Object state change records
■ ■ ■ ■ ■

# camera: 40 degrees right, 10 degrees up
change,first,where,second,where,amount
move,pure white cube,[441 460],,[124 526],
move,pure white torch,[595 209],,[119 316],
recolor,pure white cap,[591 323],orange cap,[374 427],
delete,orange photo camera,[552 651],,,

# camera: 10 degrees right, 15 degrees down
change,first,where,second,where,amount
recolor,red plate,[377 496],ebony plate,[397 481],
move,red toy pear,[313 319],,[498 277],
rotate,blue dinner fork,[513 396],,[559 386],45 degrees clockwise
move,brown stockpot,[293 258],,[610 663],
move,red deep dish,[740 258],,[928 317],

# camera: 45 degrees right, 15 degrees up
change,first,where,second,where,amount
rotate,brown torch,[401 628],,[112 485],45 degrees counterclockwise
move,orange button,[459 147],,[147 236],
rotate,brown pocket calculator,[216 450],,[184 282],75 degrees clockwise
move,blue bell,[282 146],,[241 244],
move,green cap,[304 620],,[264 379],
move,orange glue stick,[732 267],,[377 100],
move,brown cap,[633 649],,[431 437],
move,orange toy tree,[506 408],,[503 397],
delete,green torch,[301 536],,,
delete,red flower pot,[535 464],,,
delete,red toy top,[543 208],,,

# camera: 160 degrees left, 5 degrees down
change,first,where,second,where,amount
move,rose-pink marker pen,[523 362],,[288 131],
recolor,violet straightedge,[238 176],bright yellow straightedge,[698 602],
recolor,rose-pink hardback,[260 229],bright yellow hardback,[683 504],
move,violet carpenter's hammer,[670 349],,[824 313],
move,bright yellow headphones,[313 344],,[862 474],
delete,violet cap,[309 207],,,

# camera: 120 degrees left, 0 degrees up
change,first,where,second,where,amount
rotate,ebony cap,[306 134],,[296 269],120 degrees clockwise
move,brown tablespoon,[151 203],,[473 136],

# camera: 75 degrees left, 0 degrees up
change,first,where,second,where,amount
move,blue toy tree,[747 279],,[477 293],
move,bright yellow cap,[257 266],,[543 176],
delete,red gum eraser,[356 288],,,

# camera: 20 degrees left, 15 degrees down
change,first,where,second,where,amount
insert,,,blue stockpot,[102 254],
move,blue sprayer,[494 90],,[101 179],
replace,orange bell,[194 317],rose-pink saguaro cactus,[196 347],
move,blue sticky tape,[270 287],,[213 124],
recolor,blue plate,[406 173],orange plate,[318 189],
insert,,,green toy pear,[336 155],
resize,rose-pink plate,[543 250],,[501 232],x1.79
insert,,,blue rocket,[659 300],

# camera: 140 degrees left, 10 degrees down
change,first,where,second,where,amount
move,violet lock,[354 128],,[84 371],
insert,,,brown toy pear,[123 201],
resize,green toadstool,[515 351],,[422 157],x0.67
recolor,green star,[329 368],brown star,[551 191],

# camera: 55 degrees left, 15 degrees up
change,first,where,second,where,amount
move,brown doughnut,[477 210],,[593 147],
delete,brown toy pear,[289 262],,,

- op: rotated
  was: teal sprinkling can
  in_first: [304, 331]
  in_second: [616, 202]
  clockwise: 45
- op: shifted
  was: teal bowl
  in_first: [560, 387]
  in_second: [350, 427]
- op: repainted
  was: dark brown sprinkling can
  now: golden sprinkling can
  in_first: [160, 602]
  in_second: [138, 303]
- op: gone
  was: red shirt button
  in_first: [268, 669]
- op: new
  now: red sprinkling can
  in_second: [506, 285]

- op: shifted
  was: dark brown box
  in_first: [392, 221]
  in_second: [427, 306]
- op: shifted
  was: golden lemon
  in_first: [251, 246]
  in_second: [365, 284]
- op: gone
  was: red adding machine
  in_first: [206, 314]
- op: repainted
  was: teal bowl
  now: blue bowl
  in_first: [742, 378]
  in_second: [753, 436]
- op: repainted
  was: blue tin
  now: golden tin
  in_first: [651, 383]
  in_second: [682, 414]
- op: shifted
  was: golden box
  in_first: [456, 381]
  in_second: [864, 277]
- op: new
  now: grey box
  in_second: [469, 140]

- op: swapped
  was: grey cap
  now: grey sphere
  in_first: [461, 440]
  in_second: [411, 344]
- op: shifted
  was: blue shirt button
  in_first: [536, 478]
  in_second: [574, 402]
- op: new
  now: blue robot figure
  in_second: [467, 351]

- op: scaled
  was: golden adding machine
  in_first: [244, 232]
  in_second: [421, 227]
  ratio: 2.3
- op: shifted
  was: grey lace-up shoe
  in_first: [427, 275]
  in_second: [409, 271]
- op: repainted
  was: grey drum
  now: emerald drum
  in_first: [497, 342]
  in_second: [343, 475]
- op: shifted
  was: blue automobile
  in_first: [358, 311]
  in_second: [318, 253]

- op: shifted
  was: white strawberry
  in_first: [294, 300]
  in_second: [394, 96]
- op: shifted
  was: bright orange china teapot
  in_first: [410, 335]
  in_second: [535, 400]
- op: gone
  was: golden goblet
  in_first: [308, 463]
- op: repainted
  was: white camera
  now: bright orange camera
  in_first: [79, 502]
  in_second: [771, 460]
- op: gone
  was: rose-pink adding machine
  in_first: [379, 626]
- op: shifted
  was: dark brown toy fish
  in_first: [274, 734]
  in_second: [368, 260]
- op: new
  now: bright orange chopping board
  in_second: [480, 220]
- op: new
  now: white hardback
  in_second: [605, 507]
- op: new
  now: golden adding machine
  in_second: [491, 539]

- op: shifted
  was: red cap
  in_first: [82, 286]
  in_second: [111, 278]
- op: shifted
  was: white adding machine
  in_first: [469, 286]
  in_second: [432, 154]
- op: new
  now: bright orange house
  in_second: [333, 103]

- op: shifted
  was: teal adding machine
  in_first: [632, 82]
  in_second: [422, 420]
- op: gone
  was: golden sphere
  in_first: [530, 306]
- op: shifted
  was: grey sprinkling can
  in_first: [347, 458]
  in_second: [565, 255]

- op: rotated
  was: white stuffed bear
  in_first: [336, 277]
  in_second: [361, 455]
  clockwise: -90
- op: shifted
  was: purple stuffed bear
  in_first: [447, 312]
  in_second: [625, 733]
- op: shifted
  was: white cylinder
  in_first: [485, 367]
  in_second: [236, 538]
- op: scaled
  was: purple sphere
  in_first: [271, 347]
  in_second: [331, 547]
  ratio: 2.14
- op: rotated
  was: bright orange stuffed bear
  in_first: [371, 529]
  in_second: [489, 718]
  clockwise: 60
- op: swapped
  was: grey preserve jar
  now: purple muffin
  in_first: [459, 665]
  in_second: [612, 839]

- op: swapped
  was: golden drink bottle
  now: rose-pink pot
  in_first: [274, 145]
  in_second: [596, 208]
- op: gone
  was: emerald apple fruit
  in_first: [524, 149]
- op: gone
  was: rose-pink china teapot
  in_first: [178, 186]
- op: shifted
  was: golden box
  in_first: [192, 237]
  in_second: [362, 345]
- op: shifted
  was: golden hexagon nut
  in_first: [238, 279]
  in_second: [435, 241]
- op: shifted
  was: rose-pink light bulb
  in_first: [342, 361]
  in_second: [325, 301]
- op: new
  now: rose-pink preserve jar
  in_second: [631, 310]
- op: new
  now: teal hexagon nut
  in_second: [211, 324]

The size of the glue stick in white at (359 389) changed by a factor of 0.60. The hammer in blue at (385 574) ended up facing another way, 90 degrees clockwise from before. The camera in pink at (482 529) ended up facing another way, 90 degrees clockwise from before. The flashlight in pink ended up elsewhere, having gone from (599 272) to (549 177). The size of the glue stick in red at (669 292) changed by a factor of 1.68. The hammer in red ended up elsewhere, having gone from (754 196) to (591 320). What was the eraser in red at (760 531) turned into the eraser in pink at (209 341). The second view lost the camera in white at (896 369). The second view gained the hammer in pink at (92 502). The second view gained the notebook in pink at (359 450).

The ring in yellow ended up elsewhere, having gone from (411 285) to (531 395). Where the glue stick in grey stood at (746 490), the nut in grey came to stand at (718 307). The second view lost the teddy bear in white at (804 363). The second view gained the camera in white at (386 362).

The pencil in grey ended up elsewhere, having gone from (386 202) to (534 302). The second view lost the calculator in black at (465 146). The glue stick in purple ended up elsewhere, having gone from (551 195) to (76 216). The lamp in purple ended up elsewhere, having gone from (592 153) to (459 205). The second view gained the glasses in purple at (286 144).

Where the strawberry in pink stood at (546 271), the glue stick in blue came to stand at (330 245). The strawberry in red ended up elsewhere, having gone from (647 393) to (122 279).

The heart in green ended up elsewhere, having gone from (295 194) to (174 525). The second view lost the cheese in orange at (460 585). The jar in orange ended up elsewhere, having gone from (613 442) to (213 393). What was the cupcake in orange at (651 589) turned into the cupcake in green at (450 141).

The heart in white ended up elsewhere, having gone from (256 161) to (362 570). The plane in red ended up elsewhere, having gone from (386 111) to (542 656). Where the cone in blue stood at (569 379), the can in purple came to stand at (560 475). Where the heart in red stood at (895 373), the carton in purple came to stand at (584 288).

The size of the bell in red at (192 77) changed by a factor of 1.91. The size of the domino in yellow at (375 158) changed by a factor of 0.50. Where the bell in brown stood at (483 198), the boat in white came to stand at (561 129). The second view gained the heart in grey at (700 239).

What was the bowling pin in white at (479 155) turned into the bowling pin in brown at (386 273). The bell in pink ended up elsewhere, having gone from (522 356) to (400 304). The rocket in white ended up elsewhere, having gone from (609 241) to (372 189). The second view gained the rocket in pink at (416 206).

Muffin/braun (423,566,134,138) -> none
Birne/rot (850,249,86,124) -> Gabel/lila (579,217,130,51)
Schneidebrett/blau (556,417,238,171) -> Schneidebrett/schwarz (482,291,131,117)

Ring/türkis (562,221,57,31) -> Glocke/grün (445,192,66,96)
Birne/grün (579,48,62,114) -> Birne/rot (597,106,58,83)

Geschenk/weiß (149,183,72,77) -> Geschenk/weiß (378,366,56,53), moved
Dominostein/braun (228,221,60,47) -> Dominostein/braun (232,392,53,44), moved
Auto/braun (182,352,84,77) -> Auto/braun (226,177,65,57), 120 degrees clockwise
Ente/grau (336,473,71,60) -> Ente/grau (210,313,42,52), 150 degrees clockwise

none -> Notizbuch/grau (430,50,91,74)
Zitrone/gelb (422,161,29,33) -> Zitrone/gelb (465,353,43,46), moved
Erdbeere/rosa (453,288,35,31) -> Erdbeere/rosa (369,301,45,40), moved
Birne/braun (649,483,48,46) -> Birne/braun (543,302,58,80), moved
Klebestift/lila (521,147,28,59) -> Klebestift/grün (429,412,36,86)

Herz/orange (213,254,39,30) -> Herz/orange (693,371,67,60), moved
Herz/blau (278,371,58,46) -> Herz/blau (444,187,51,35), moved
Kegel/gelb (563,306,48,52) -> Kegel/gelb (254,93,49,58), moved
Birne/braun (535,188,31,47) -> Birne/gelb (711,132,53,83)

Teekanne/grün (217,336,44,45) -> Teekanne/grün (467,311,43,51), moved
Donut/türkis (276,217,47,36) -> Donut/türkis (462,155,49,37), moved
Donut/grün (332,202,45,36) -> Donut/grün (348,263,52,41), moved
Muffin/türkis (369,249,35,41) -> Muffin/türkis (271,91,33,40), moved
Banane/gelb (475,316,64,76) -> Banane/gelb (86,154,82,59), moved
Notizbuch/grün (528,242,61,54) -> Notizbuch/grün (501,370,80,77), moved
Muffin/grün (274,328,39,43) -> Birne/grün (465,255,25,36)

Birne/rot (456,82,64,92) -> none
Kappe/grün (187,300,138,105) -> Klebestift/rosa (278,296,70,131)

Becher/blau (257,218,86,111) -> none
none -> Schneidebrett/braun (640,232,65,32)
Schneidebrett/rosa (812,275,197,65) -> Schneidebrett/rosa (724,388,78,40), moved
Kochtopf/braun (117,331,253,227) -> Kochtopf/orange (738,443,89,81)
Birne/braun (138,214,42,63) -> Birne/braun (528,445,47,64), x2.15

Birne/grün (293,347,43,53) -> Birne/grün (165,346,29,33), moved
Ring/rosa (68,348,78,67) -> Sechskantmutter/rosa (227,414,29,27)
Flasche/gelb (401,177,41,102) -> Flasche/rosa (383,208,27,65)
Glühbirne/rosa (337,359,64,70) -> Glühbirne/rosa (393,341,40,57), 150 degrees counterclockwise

■ ■ ■ ■ ■

[Try it]
A single number is needed: the count of lines in the records that contain "pure".

[Task output]
3